* TASK DIRECTIONS: Each line below from the one containing "red slope D4:D5" through the one containing "none -> pink brick B6 level 1" should be output exactly as it stands, and no other line should appear.

+++

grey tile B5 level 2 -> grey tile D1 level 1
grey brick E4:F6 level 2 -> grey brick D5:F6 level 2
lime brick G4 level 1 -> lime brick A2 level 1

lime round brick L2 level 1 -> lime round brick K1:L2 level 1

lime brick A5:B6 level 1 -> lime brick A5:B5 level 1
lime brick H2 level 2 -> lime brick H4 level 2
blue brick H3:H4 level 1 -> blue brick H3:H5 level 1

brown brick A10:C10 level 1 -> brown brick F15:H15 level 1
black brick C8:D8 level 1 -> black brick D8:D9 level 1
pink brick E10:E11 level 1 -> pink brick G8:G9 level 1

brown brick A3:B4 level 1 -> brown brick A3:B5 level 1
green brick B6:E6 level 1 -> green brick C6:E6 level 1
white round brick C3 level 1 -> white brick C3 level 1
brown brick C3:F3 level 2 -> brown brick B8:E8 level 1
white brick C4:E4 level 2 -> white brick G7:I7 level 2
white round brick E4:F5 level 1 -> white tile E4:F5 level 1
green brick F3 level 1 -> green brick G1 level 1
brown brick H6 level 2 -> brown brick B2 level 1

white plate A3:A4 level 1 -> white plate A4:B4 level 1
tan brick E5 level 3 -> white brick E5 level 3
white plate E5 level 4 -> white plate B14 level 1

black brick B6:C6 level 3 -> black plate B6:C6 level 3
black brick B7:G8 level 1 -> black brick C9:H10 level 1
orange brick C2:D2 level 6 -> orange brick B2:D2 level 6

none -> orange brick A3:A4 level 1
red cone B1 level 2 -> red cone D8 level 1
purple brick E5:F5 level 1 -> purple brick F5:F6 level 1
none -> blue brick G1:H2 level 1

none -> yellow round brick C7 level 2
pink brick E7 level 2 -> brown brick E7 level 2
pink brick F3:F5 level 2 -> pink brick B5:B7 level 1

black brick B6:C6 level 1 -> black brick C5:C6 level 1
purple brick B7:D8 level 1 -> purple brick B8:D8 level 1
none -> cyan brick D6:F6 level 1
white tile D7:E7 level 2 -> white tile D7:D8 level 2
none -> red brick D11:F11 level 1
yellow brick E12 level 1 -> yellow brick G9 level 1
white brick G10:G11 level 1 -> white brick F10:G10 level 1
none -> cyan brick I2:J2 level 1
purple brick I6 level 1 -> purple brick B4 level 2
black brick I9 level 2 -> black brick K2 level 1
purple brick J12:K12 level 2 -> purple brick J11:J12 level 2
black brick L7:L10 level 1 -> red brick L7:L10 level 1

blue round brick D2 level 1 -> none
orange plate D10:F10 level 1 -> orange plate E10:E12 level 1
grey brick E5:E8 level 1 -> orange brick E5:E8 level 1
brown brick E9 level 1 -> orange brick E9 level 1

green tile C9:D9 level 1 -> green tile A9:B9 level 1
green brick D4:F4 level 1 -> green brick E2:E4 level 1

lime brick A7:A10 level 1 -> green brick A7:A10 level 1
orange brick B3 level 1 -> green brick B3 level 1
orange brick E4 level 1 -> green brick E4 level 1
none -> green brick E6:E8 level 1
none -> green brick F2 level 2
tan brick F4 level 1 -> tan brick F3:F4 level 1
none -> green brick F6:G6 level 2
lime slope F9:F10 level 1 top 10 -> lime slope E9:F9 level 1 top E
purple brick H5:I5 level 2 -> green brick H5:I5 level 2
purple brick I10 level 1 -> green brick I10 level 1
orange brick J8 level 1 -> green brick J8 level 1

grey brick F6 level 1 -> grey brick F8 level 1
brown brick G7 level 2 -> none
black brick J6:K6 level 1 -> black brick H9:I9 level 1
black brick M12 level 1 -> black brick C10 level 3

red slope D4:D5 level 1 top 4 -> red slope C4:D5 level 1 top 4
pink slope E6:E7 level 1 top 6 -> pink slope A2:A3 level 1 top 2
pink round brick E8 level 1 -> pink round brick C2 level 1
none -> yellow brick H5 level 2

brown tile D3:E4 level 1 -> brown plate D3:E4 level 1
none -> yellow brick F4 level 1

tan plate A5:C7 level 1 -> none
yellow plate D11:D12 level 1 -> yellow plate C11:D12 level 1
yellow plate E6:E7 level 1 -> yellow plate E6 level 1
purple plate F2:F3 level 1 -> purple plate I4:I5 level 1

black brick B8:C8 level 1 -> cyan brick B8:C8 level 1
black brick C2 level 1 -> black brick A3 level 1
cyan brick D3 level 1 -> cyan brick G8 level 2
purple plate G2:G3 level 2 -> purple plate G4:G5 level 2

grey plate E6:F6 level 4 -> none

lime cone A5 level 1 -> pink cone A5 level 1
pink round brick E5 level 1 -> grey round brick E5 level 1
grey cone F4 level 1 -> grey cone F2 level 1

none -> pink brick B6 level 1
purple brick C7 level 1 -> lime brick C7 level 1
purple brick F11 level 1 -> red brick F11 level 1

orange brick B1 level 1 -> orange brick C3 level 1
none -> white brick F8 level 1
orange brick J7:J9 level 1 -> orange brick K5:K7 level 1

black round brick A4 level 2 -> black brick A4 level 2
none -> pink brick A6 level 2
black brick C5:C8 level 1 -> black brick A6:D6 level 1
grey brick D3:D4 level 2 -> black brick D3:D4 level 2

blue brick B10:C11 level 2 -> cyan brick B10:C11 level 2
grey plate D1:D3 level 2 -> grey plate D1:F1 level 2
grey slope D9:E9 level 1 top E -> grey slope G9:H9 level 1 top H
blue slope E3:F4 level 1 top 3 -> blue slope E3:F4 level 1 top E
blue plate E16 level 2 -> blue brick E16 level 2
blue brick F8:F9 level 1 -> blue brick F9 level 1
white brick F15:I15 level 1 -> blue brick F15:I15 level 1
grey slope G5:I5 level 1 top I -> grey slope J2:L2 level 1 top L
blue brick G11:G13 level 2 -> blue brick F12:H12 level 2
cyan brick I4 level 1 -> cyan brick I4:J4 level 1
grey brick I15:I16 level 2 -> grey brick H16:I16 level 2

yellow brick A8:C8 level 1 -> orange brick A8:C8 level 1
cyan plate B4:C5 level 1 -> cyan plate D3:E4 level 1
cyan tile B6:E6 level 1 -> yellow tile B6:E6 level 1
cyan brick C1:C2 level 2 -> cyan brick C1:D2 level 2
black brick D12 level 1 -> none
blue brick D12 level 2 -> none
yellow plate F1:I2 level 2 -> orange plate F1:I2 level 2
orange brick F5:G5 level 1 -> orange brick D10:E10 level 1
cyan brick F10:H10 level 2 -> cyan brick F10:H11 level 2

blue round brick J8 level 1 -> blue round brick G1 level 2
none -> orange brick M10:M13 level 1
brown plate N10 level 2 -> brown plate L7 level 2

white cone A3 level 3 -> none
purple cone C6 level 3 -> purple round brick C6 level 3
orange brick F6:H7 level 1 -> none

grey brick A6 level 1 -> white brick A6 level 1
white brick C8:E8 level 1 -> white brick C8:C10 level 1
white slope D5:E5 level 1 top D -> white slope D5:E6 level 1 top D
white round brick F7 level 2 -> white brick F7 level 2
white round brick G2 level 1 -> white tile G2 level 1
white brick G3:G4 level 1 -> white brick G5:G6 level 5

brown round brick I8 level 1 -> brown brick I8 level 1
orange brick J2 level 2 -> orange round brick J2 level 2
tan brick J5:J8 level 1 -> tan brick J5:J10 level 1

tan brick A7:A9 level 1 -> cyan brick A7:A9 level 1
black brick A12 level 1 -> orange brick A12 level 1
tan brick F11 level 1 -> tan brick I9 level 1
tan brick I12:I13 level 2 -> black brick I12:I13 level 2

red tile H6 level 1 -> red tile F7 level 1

+++

* RESULT:
red slope D4:D5 level 1 top 4 -> red slope C4:D5 level 1 top 4
pink slope E6:E7 level 1 top 6 -> pink slope A2:A3 level 1 top 2
pink round brick E8 level 1 -> pink round brick C2 level 1
none -> yellow brick H5 level 2

brown tile D3:E4 level 1 -> brown plate D3:E4 level 1
none -> yellow brick F4 level 1

tan plate A5:C7 level 1 -> none
yellow plate D11:D12 level 1 -> yellow plate C11:D12 level 1
yellow plate E6:E7 level 1 -> yellow plate E6 level 1
purple plate F2:F3 level 1 -> purple plate I4:I5 level 1

black brick B8:C8 level 1 -> cyan brick B8:C8 level 1
black brick C2 level 1 -> black brick A3 level 1
cyan brick D3 level 1 -> cyan brick G8 level 2
purple plate G2:G3 level 2 -> purple plate G4:G5 level 2

grey plate E6:F6 level 4 -> none

lime cone A5 level 1 -> pink cone A5 level 1
pink round brick E5 level 1 -> grey round brick E5 level 1
grey cone F4 level 1 -> grey cone F2 level 1

none -> pink brick B6 level 1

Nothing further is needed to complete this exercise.